-- Listed records follows --
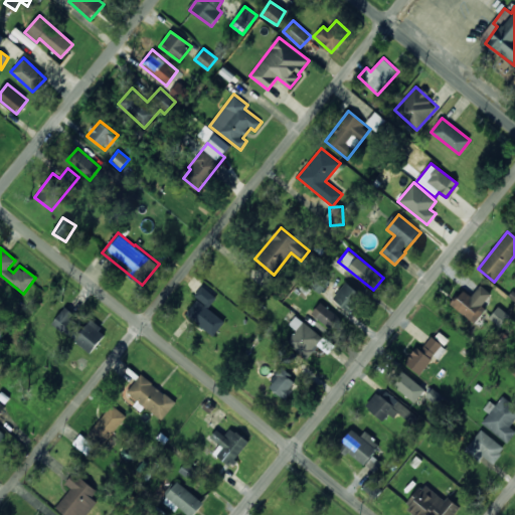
[(320,294),(330,282),(321,274),(311,286),(320,294)]
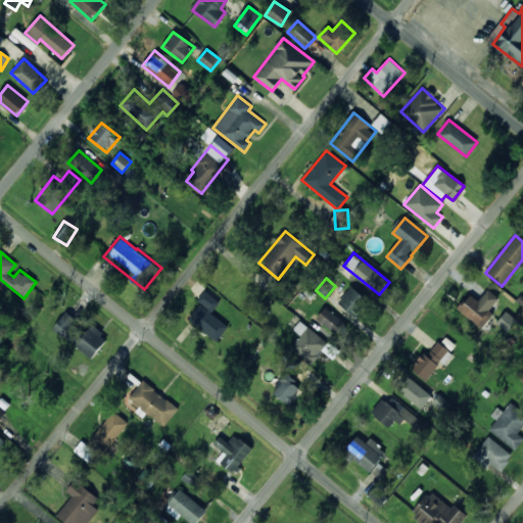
[(355,317),(369,299),(351,286),(338,302),(355,317)]
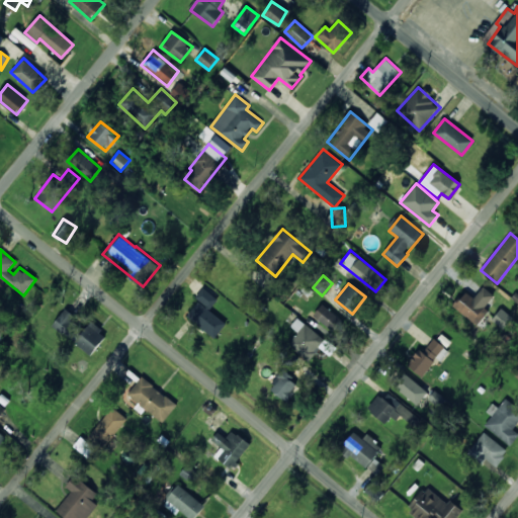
[(489,311),(485,308),(495,294),(483,286),(473,297),(465,291),(453,307),(478,325),(489,311)]
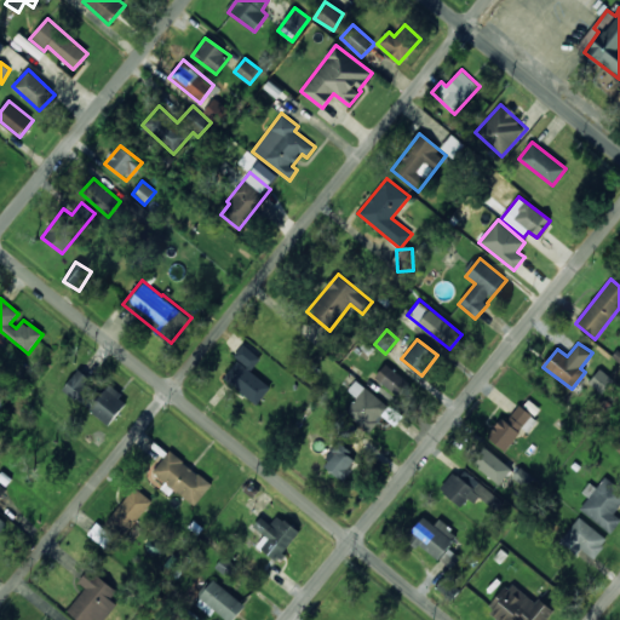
[(271,386),(251,371),(260,359),(244,344),(235,355),(240,359),(223,379),(257,405),(271,386)]
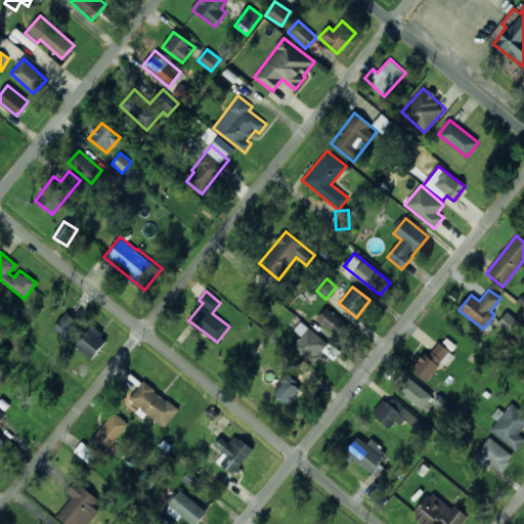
[(317,319),(338,335),(346,323),(325,308),(317,319)]
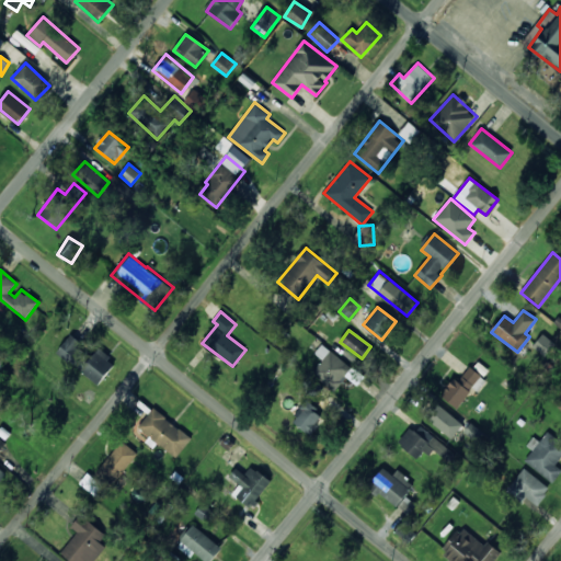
[(531,346),(544,356),(554,343),(544,333),(531,346)]
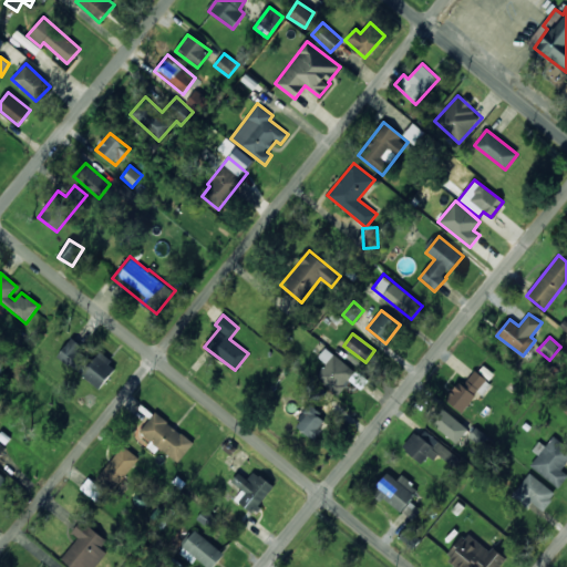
[(99,390),(117,367),(101,352),(93,361),(81,350),(83,347),(72,338),(58,356),(99,390)]
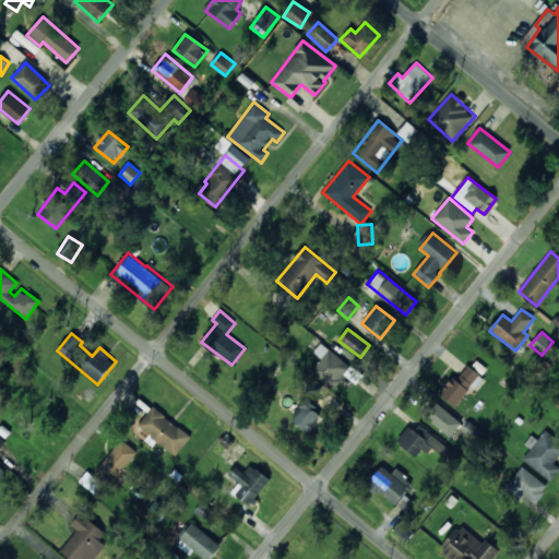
[(311,370),(333,390),(352,369),(322,342),(313,352),(321,358),(311,370)]
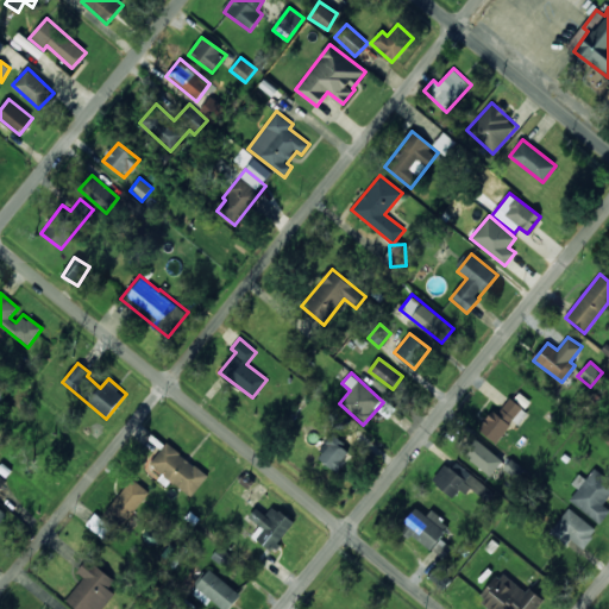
[(519,426),(529,413),(509,397),(497,414),(493,410),(478,429),(496,443),(513,420),(519,426)]
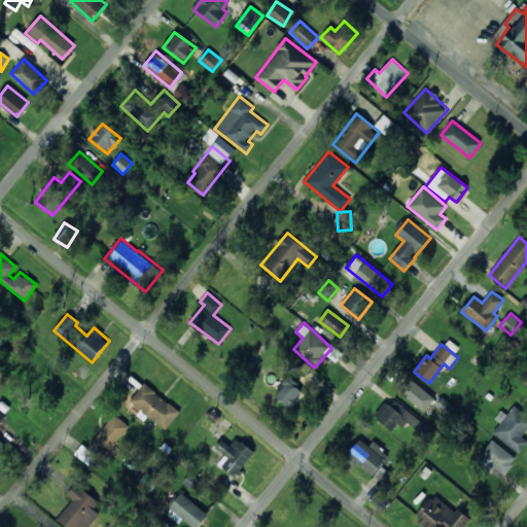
[(304,363),(291,352),(283,361),(294,373),(304,363)]
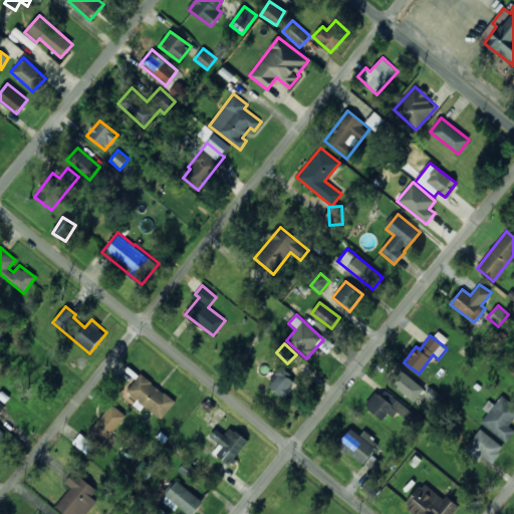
[(284,398),(297,378),(279,367),(267,387),(284,398)]
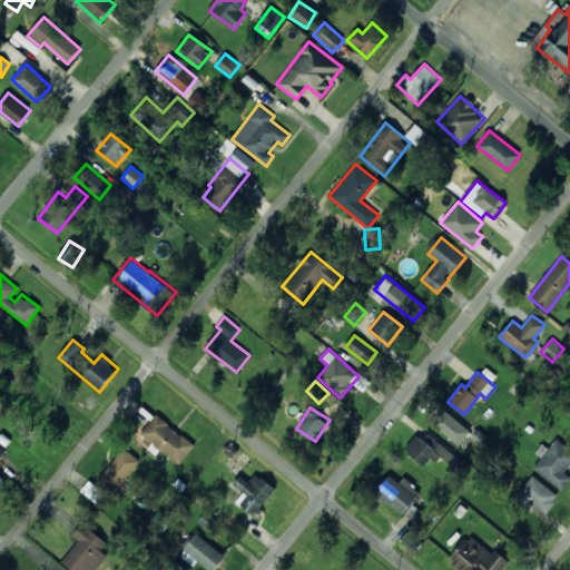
[(471,430),(442,409),(431,423),(460,445),(471,430)]
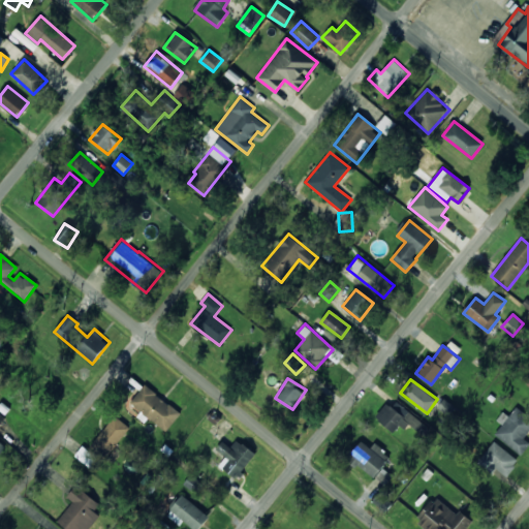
[(166,432),(181,412),(145,384),(131,402),(143,411),(142,412),(166,432)]
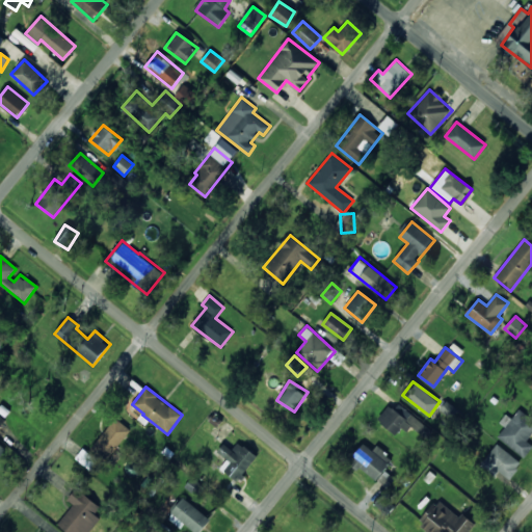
[(404,407),(399,414),(389,404),(377,420),(398,436),(408,424),(424,436),(430,429),(404,407)]
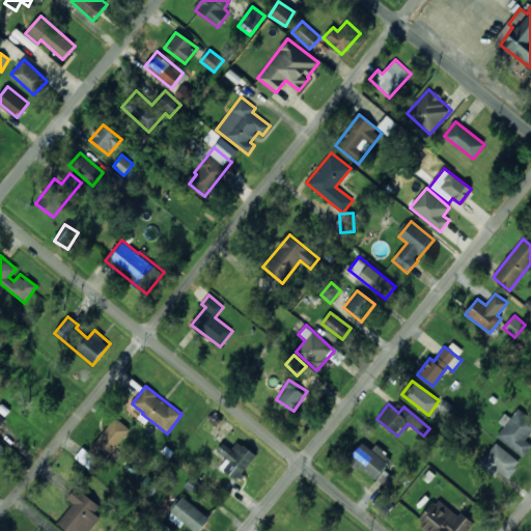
[(497,436),(523,457),(530,446),(530,444),(526,440),(530,432),(530,417),(519,408),(510,418),(505,413),(499,421),(504,426),(497,436)]
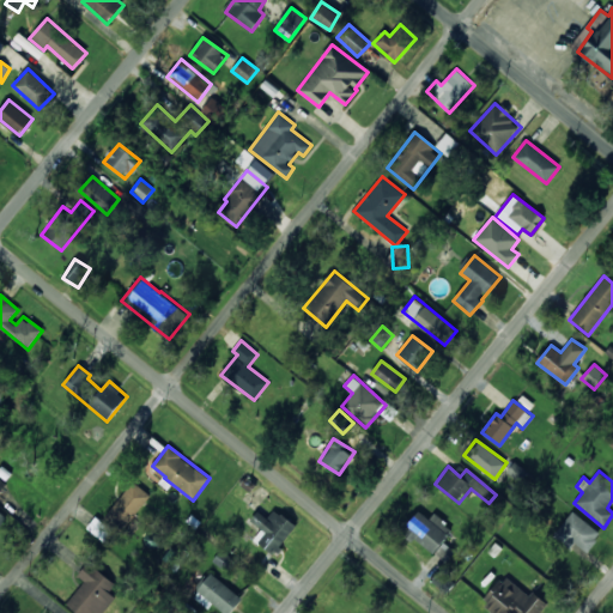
[(107,514),(122,528),(151,497),(135,481),(107,514)]
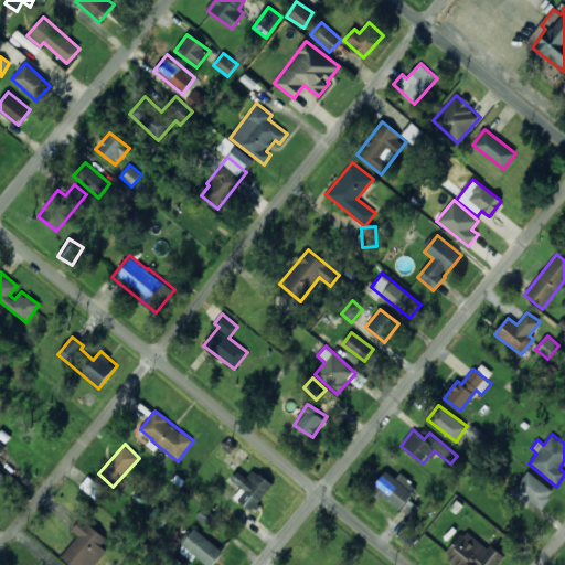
[(246,477),(237,471),(232,480),(242,487),(234,498),(253,511),(273,483),(253,469),(246,477)]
-- Listed records concluded --
Brief: Every line above gets copied exactly; none of the pictures do.

Your solution:
[(320,294),(330,282),(321,274),(311,286),(320,294)]
[(355,317),(369,299),(351,286),(338,302),(355,317)]
[(489,311),(485,308),(495,294),(483,286),(473,297),(465,291),(453,307),(478,325),(489,311)]
[(271,386),(251,371),(260,359),(244,344),(235,355),(240,359),(223,379),(257,405),(271,386)]
[(317,319),(338,335),(346,323),(325,308),(317,319)]
[(531,346),(544,356),(554,343),(544,333),(531,346)]
[(99,390),(117,367),(101,352),(93,361),(81,350),(83,347),(72,338),(58,356),(99,390)]
[(311,370),(333,390),(352,369),(322,342),(313,352),(321,358),(311,370)]
[(519,426),(529,413),(509,397),(497,414),(493,410),(478,429),(496,443),(513,420),(519,426)]
[(304,363),(291,352),(283,361),(294,373),(304,363)]
[(284,398),(297,378),(279,367),(267,387),(284,398)]
[(471,430),(442,409),(431,423),(460,445),(471,430)]
[(166,432),(181,412),(145,384),(131,402),(143,411),(142,412),(166,432)]
[(404,407),(399,414),(389,404),(377,420),(398,436),(408,424),(424,436),(430,429),(404,407)]
[(497,436),(523,457),(530,446),(530,444),(526,440),(530,432),(530,417),(519,408),(510,418),(505,413),(499,421),(504,426),(497,436)]
[(107,514),(122,528),(151,497),(135,481),(107,514)]
[(246,477),(237,471),(232,480),(242,487),(234,498),(253,511),(273,483),(253,469),(246,477)]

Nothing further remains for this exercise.